> **Entries shown**
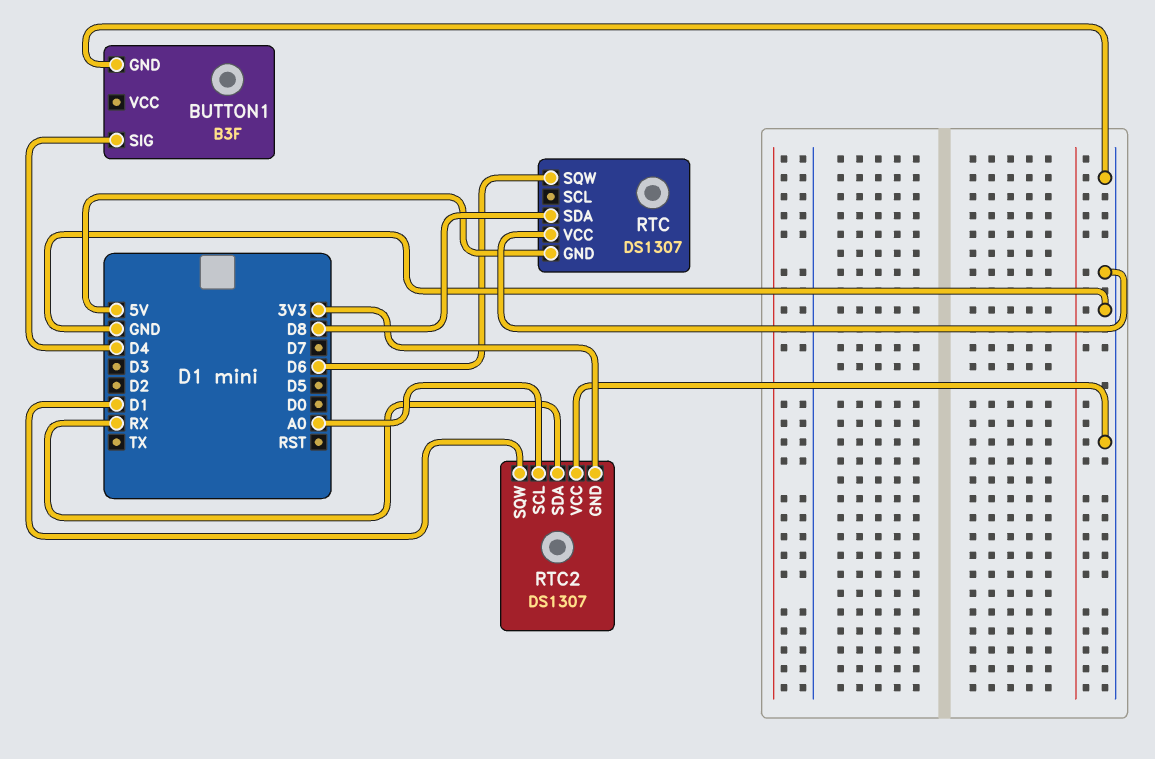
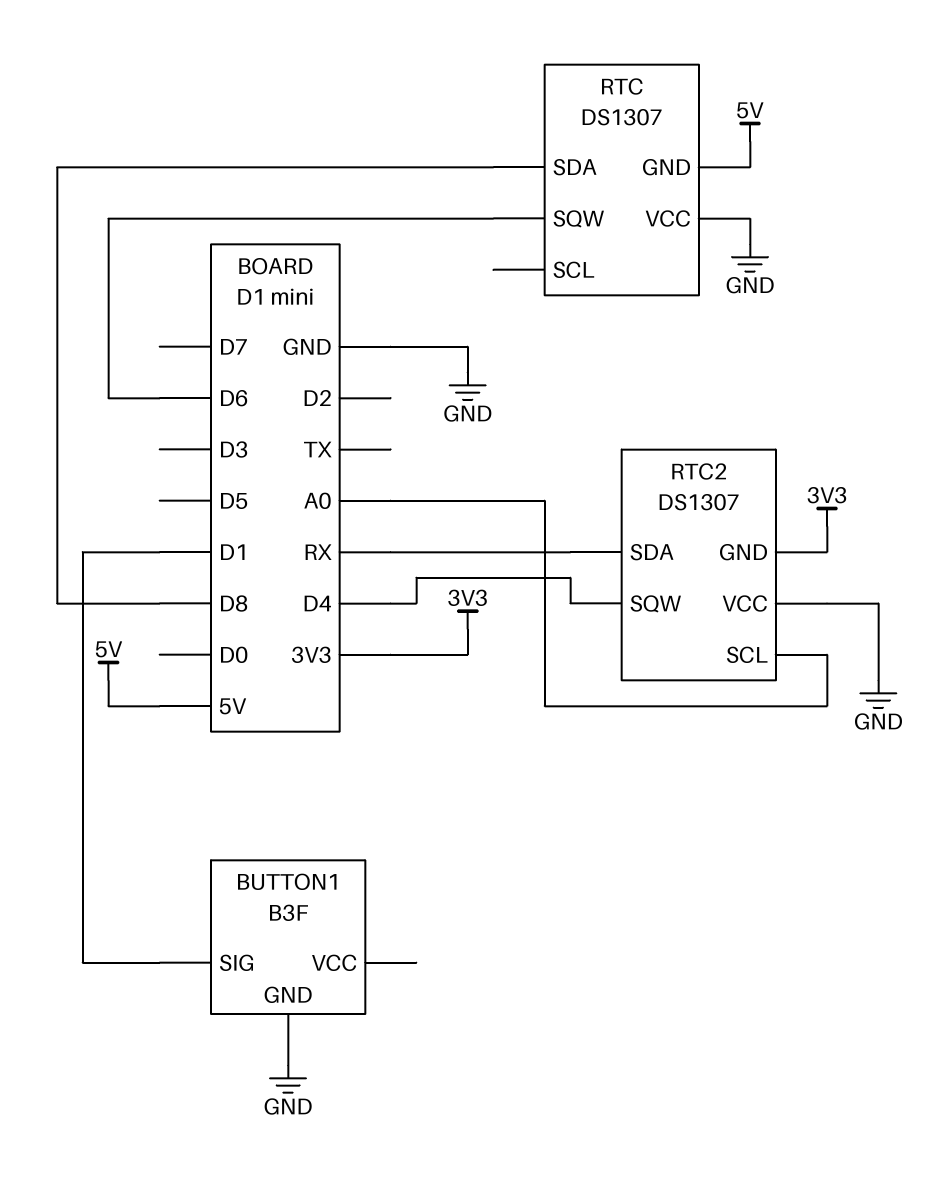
BUTTON1 pin SIG: D4 -> D1
RTC2 pin SQW: D1 -> D4

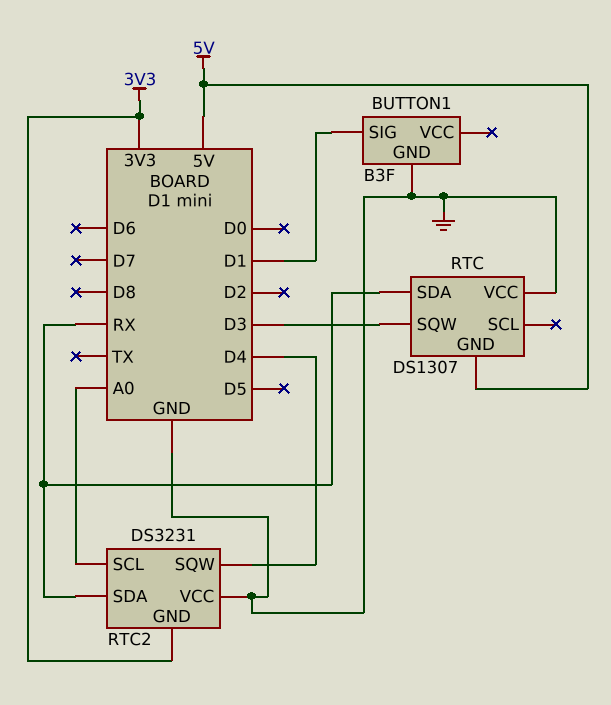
RTC pin SDA: D8 -> RX
RTC pin SQW: D6 -> D3
RTC2: DS1307 -> DS3231

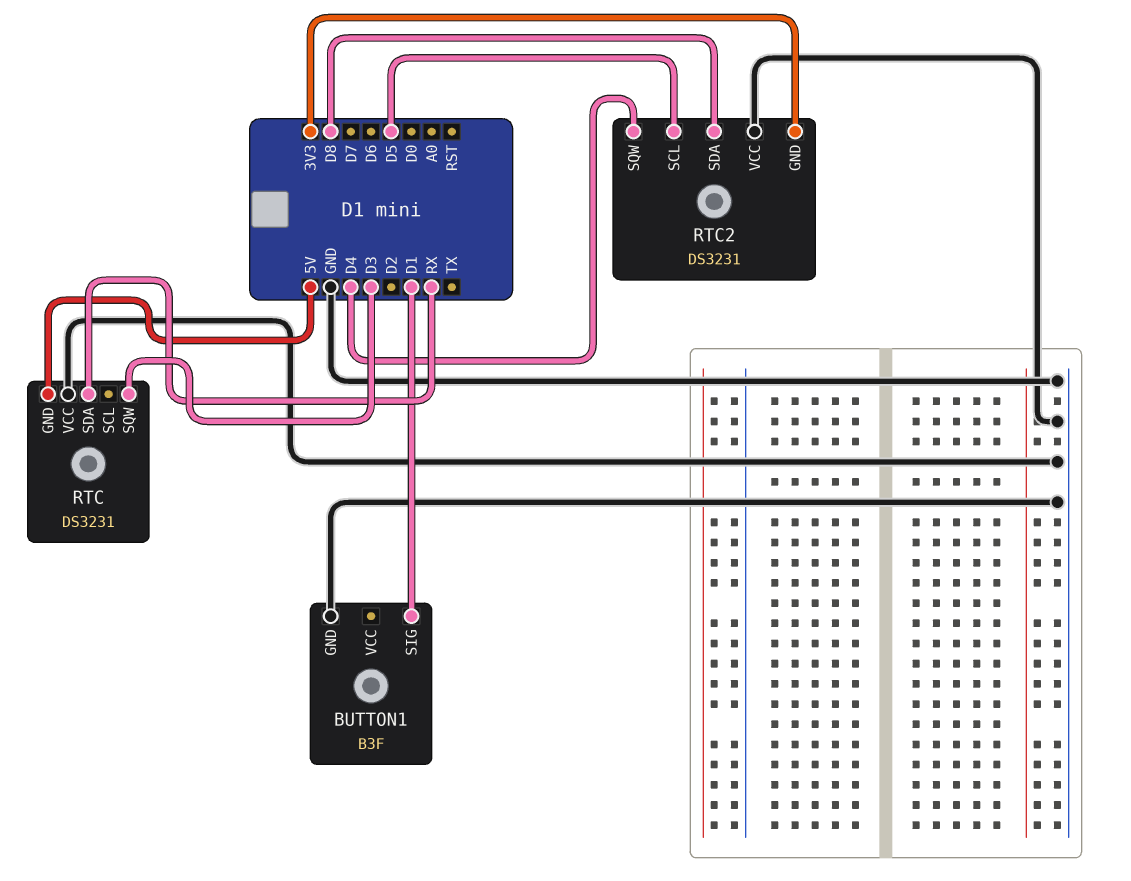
RTC: DS1307 -> DS3231
RTC2 pin SCL: A0 -> D5
RTC2 pin SDA: RX -> D8

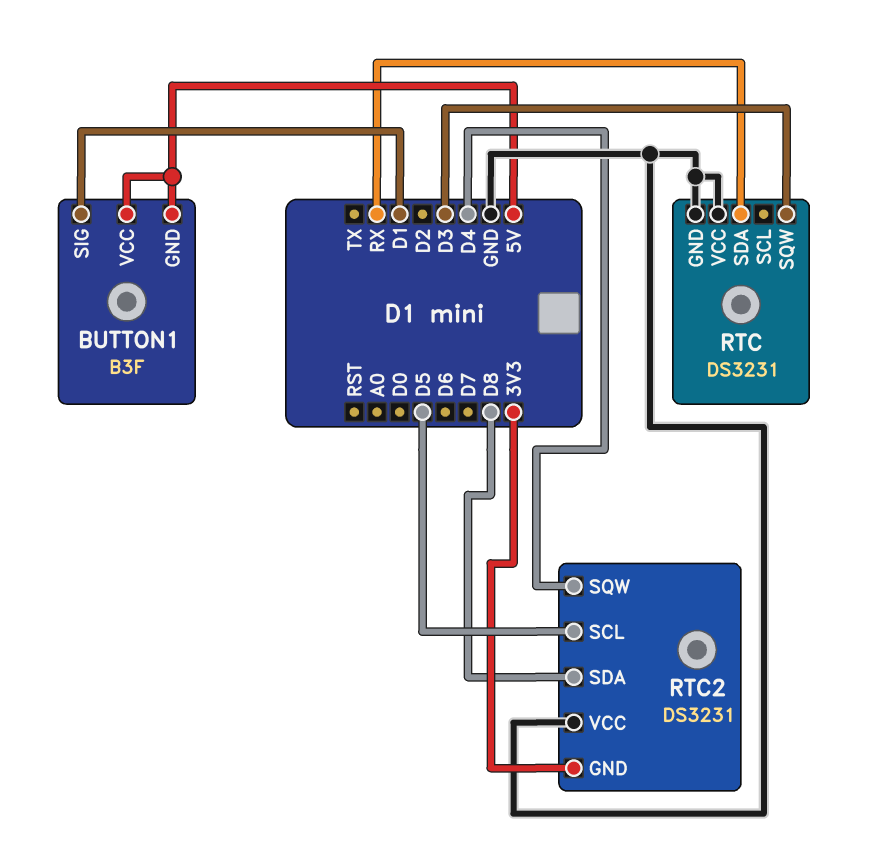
BUTTON1 pin GND: GND -> 5V
BUTTON1 pin VCC: none -> 5V
RTC pin GND: 5V -> GND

> **Instructions for the task**
Could you set down every entry above exactly as it stands, with no images?

> **Task output**
BUTTON1 pin SIG: D4 -> D1
RTC2 pin SQW: D1 -> D4

RTC pin SDA: D8 -> RX
RTC pin SQW: D6 -> D3
RTC2: DS1307 -> DS3231

RTC: DS1307 -> DS3231
RTC2 pin SCL: A0 -> D5
RTC2 pin SDA: RX -> D8

BUTTON1 pin GND: GND -> 5V
BUTTON1 pin VCC: none -> 5V
RTC pin GND: 5V -> GND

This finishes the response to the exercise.